## Data for the task
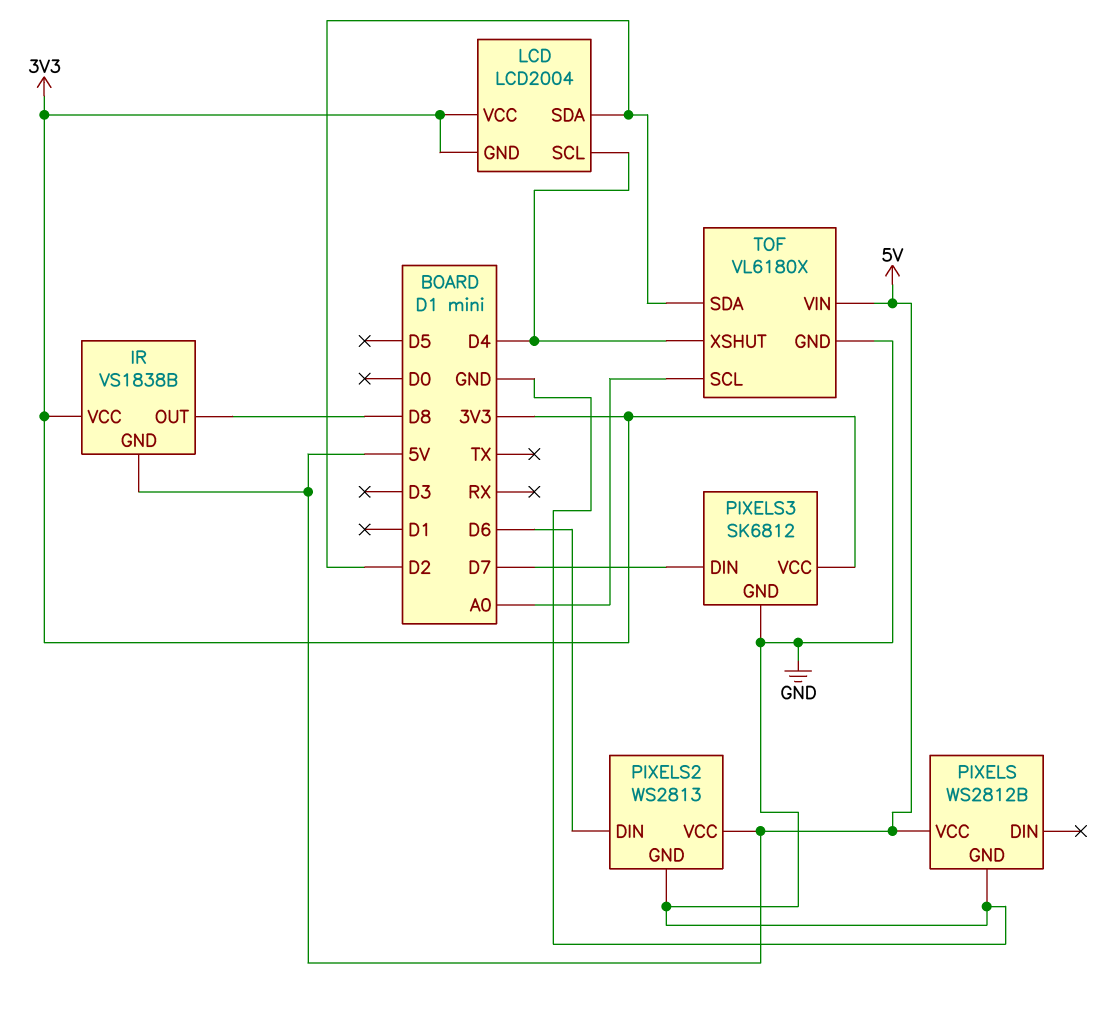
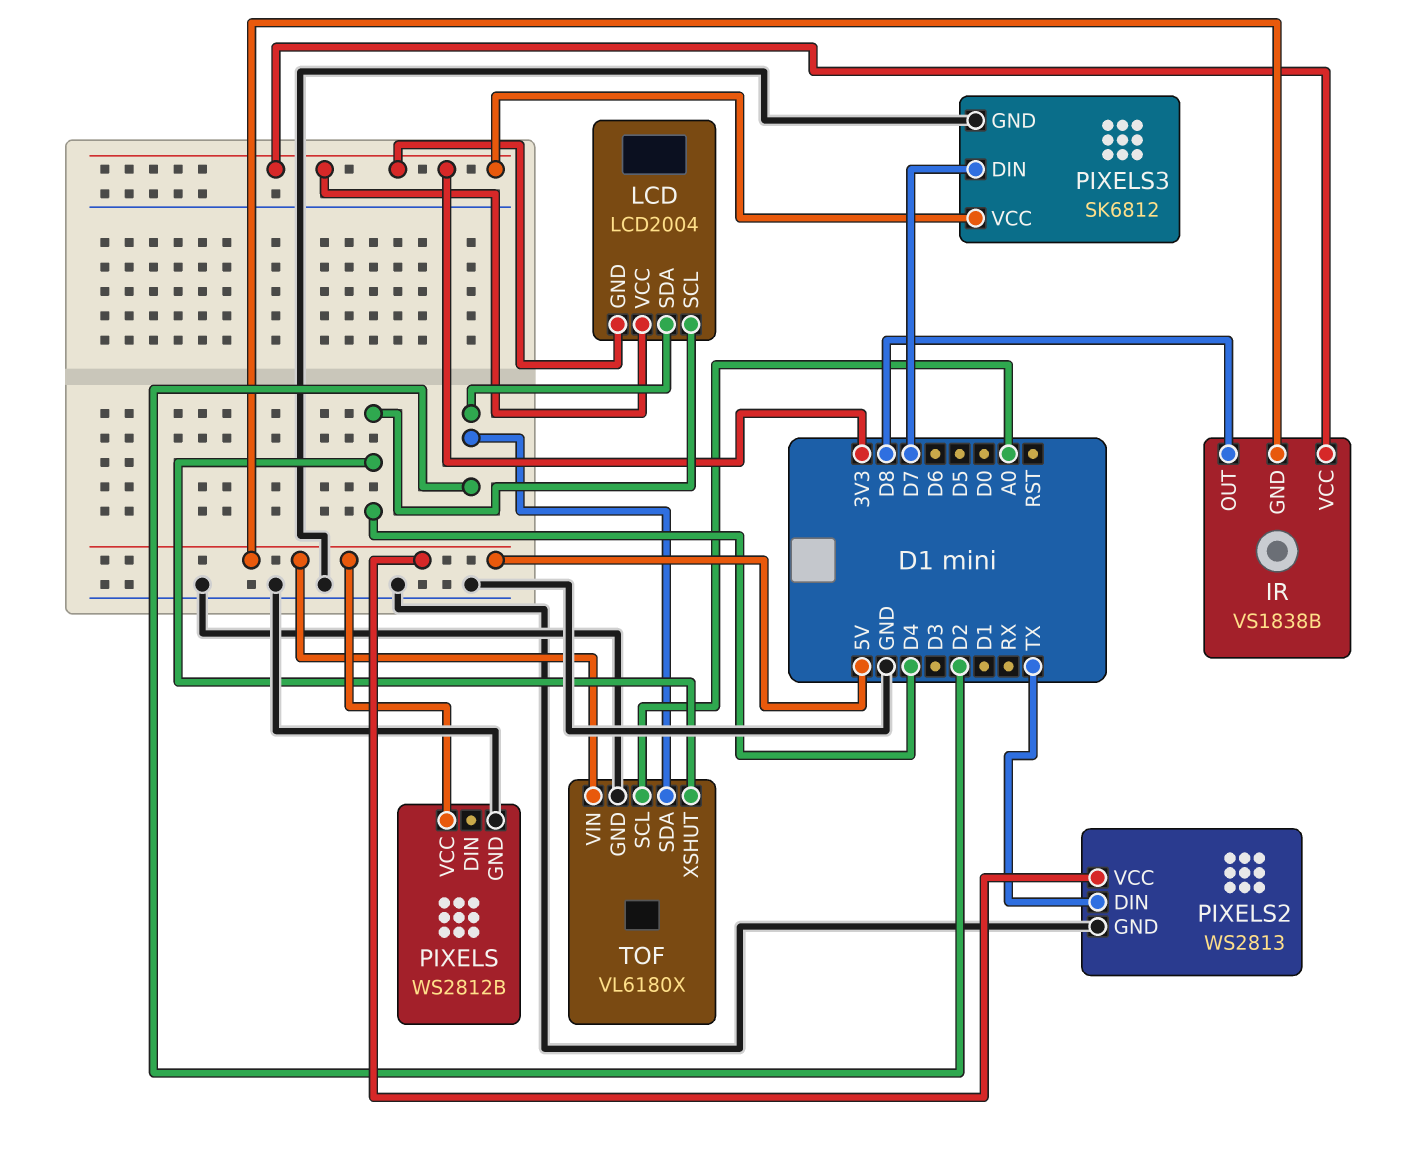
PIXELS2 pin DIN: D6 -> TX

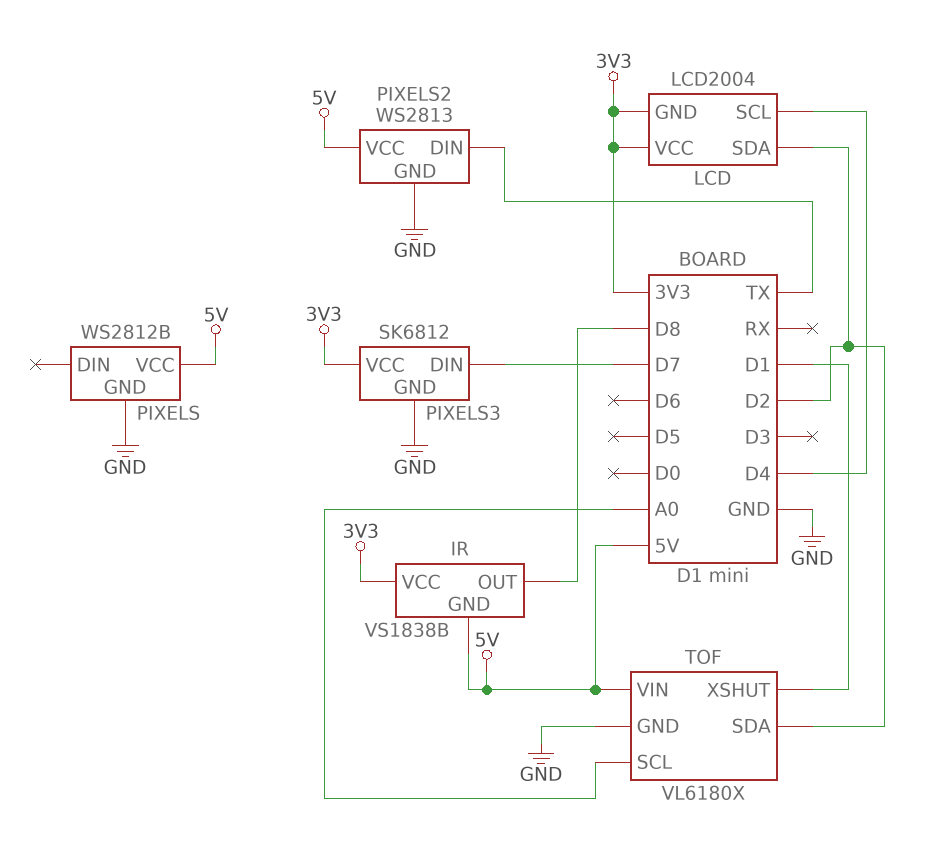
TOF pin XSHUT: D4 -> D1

--

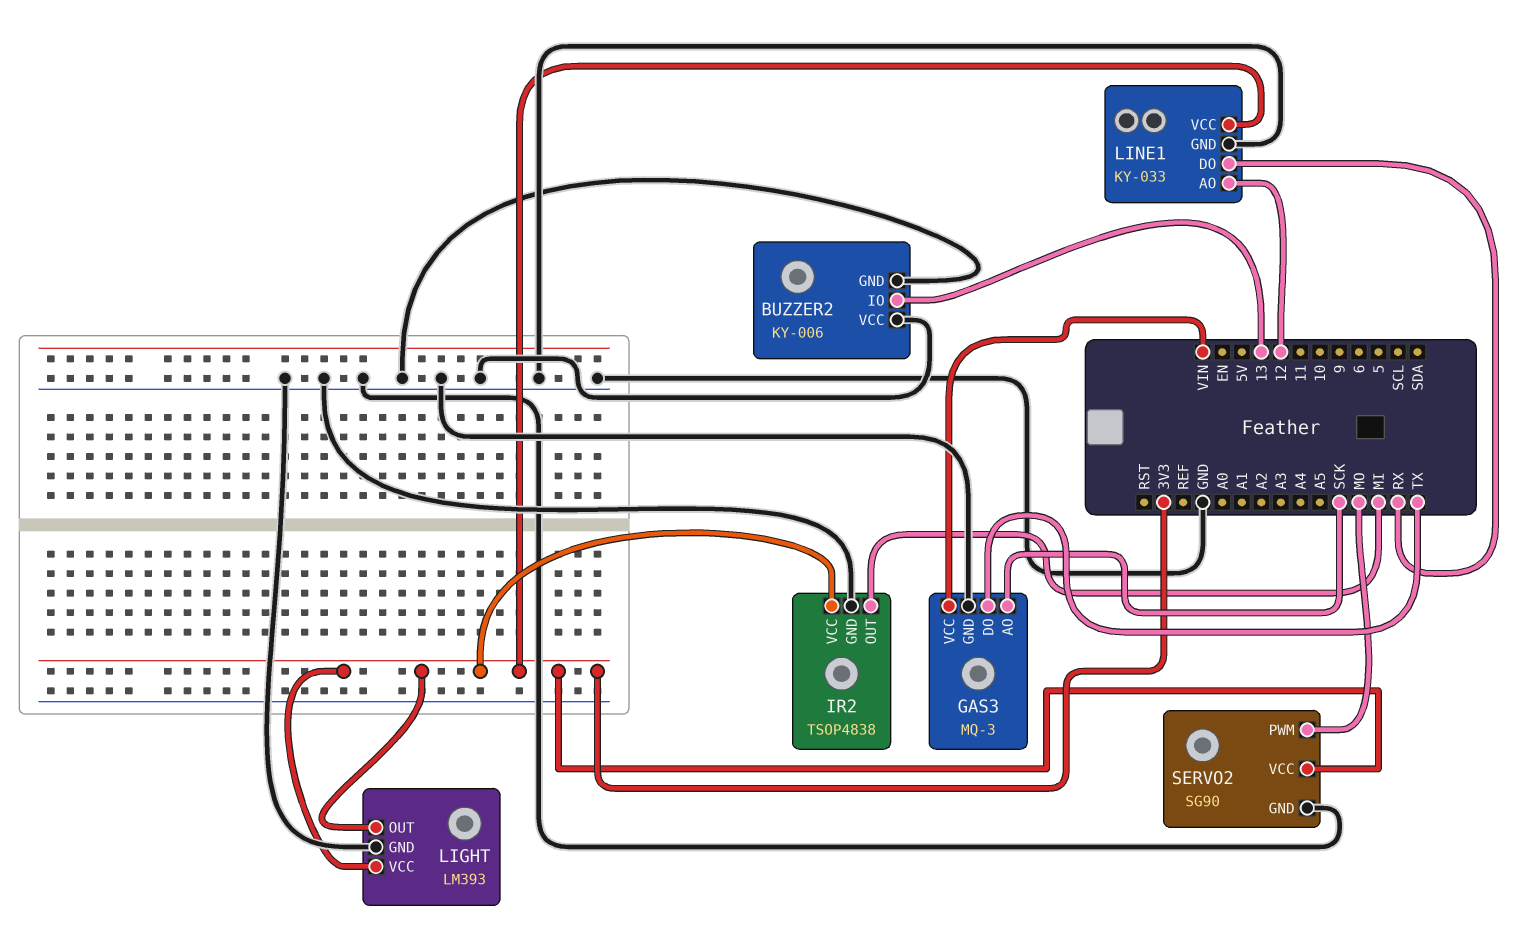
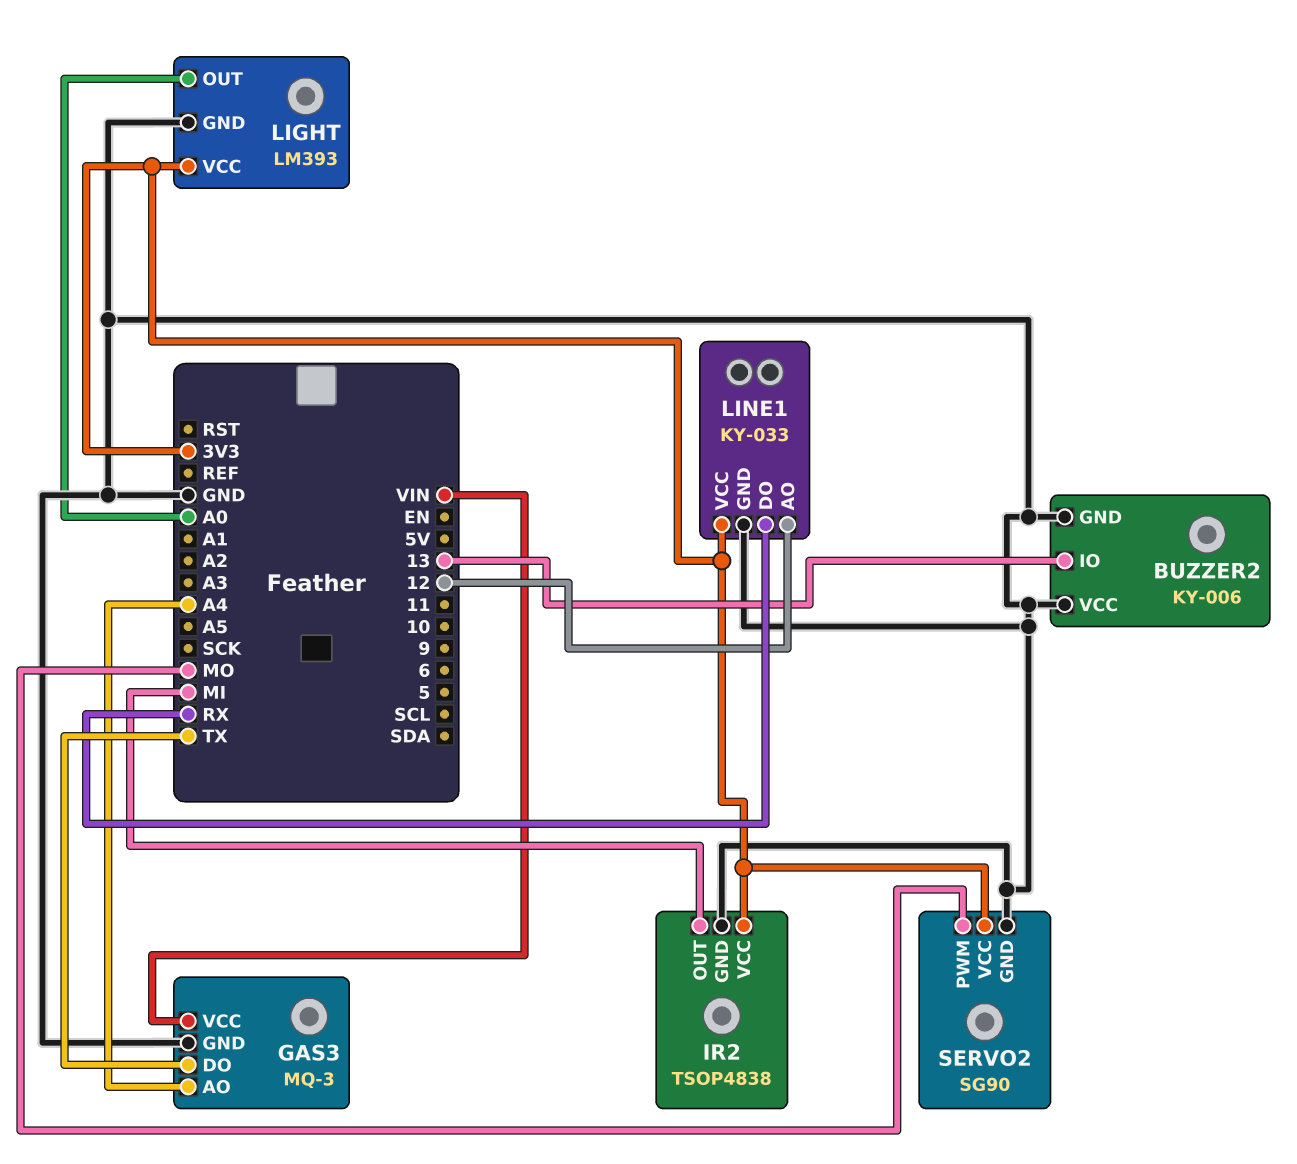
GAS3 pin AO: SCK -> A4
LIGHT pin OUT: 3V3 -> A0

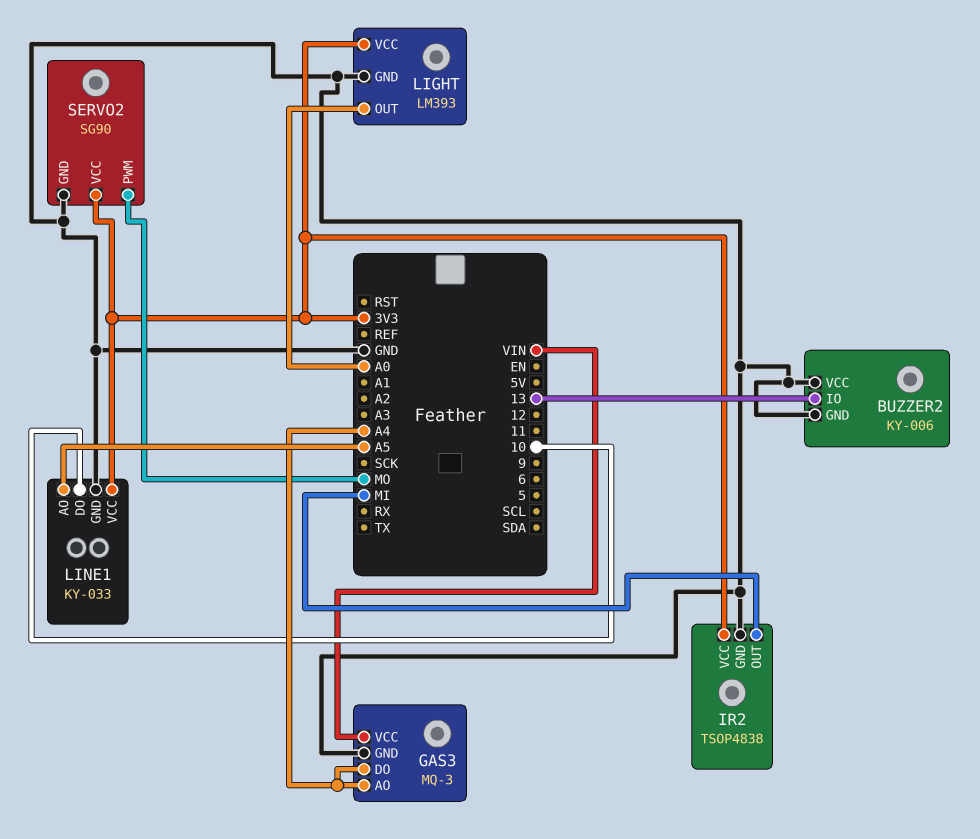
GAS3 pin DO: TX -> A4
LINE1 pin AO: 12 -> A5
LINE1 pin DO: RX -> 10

## Assigned task
Retype only the lines above from the one with "GAS3 pin AO: SCK -> A4" through the one with "LINE1 pin DO: RX -> 10", exactly and with both ends. Images stay out.

## Solution to this exercise
GAS3 pin AO: SCK -> A4
LIGHT pin OUT: 3V3 -> A0

GAS3 pin DO: TX -> A4
LINE1 pin AO: 12 -> A5
LINE1 pin DO: RX -> 10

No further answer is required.